WHAT IS NEEDED
Your answer must be a word-for-word copy of the listing below, minus its pictures.

--- RECORDED INFORMATION ---

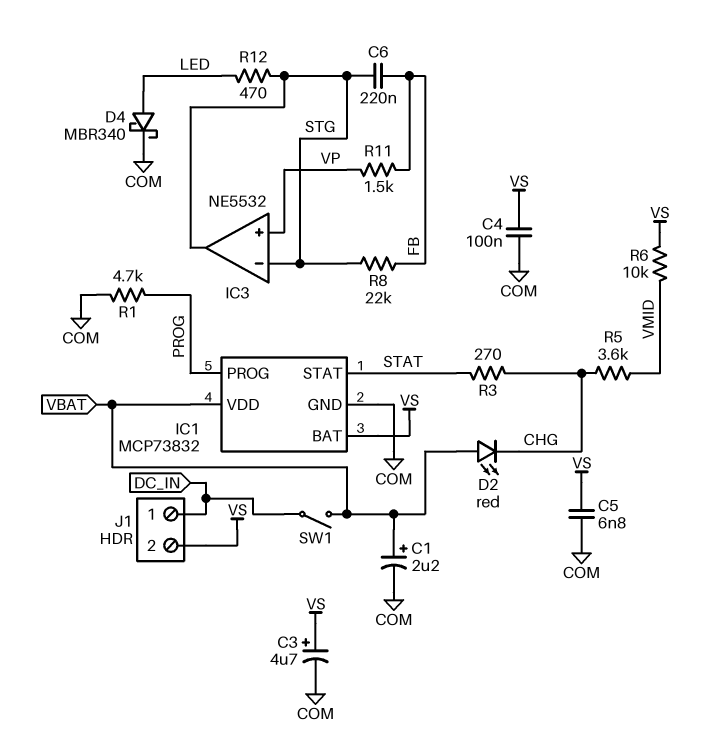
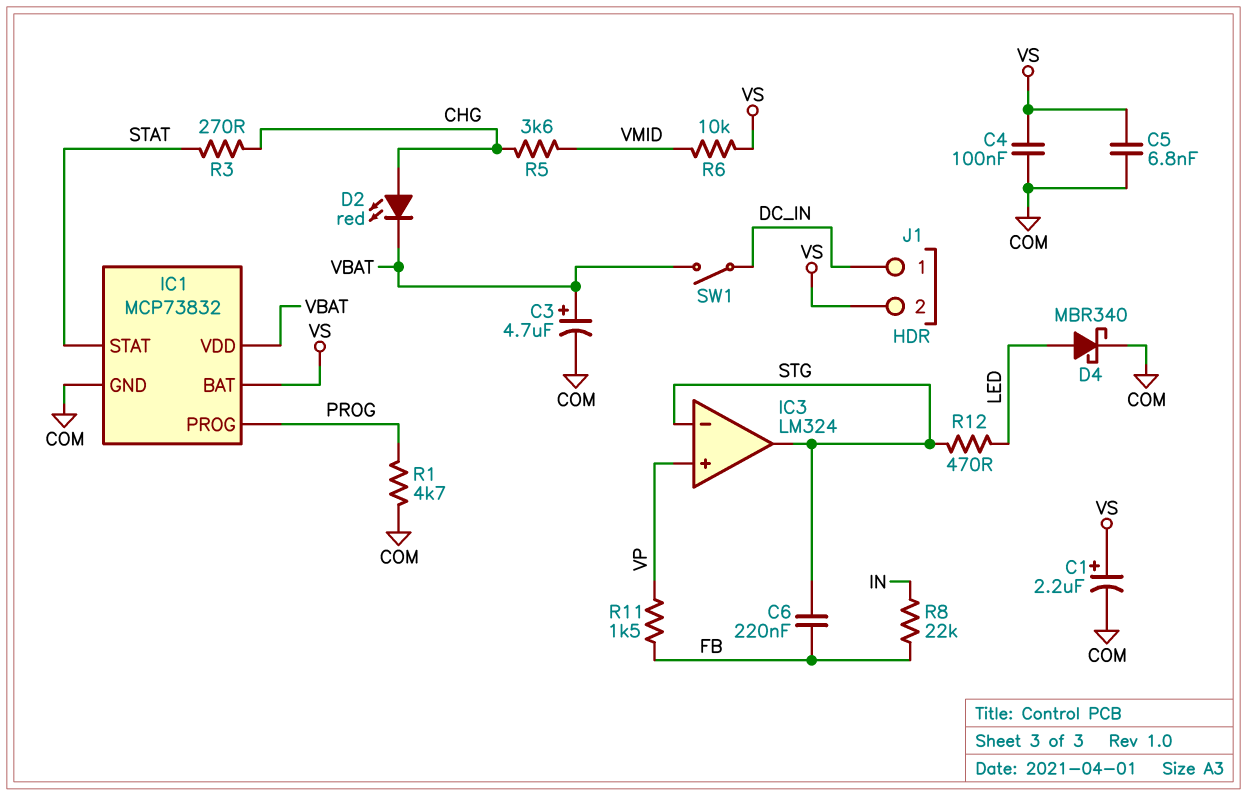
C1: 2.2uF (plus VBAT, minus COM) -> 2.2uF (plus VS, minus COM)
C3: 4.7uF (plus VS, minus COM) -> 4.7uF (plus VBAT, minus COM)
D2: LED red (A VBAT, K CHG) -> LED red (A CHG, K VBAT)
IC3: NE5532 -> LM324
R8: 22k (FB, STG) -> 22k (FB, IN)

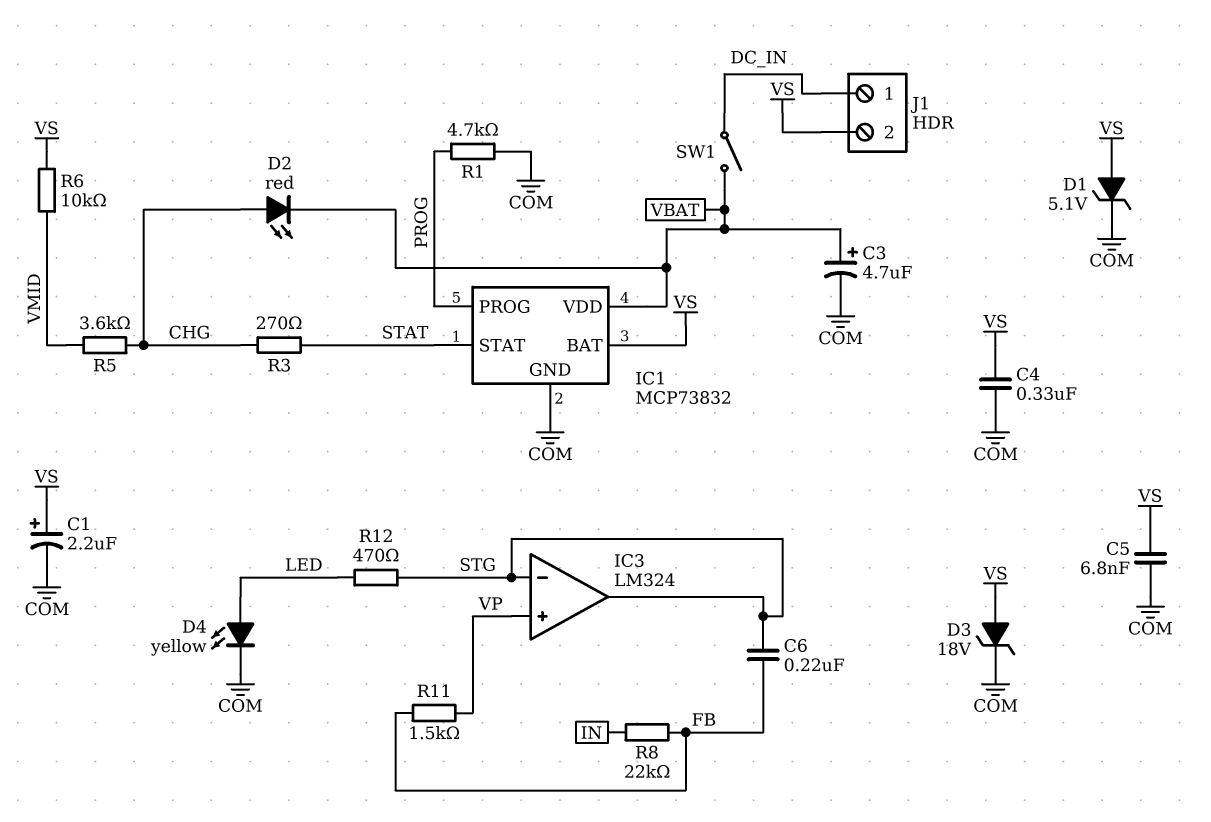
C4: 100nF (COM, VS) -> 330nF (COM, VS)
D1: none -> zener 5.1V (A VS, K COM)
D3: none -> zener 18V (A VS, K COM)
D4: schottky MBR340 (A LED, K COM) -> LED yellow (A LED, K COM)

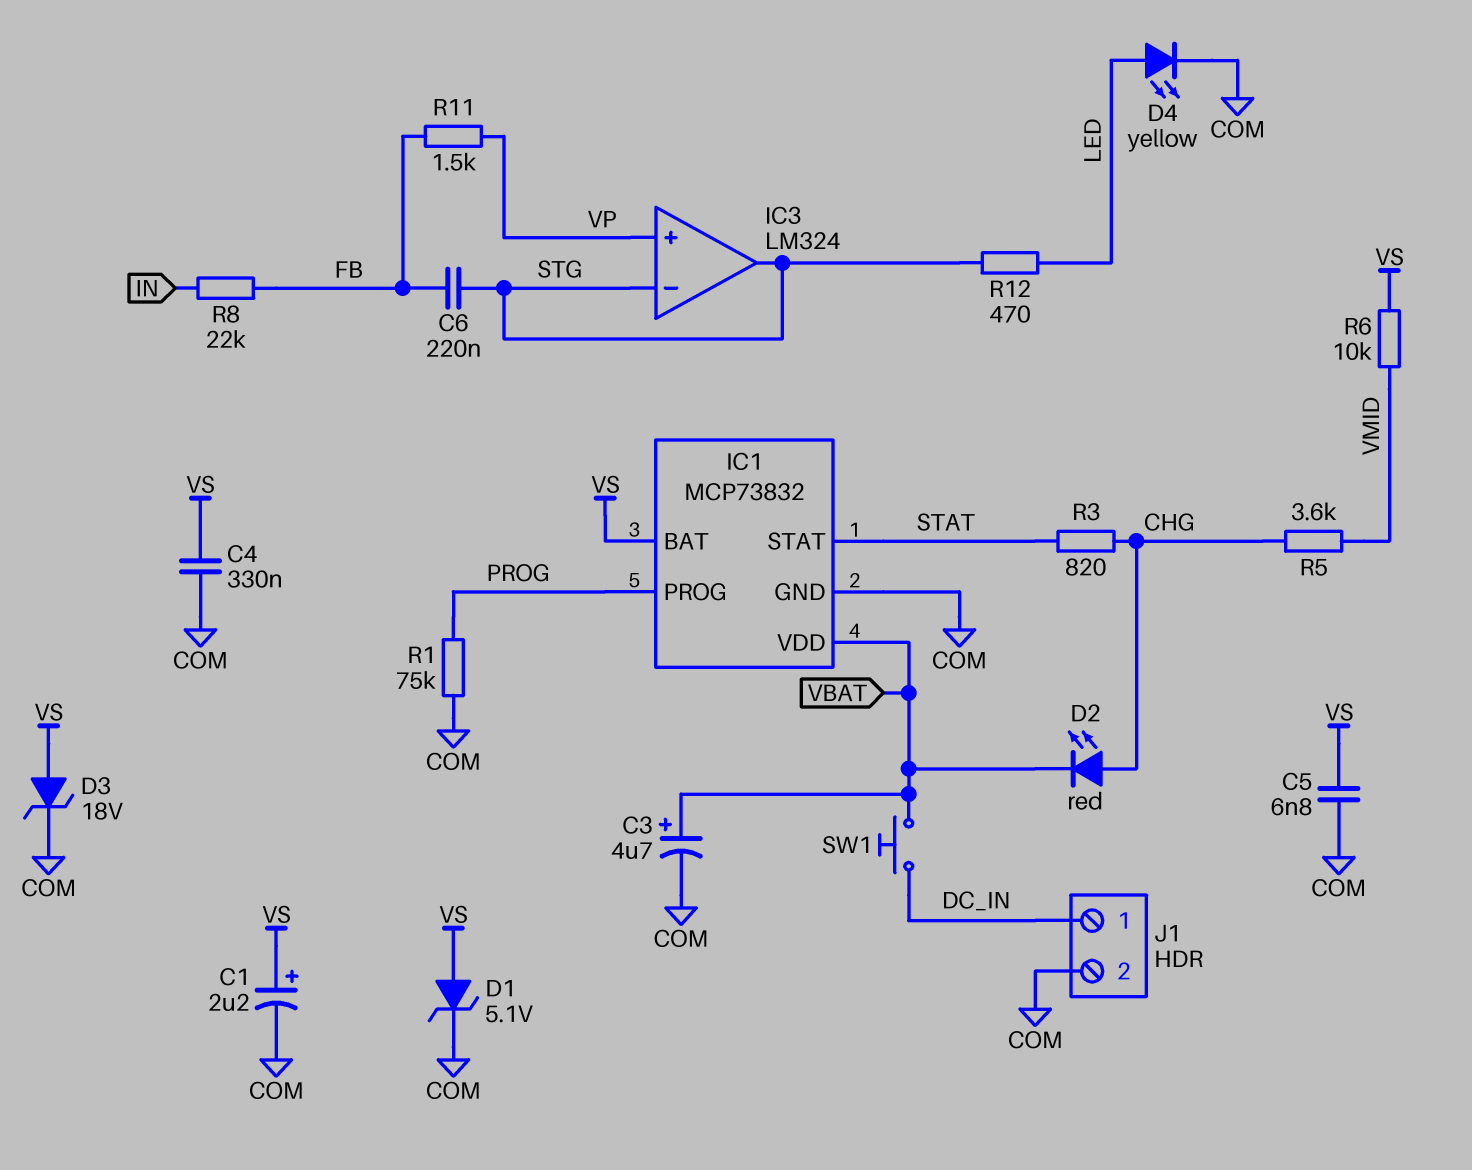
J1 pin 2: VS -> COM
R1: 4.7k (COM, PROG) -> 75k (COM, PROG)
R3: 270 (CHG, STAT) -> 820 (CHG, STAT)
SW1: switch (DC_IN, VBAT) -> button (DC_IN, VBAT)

---

RESPONSE AREA
C1: 2.2uF (plus VBAT, minus COM) -> 2.2uF (plus VS, minus COM)
C3: 4.7uF (plus VS, minus COM) -> 4.7uF (plus VBAT, minus COM)
D2: LED red (A VBAT, K CHG) -> LED red (A CHG, K VBAT)
IC3: NE5532 -> LM324
R8: 22k (FB, STG) -> 22k (FB, IN)

C4: 100nF (COM, VS) -> 330nF (COM, VS)
D1: none -> zener 5.1V (A VS, K COM)
D3: none -> zener 18V (A VS, K COM)
D4: schottky MBR340 (A LED, K COM) -> LED yellow (A LED, K COM)

J1 pin 2: VS -> COM
R1: 4.7k (COM, PROG) -> 75k (COM, PROG)
R3: 270 (CHG, STAT) -> 820 (CHG, STAT)
SW1: switch (DC_IN, VBAT) -> button (DC_IN, VBAT)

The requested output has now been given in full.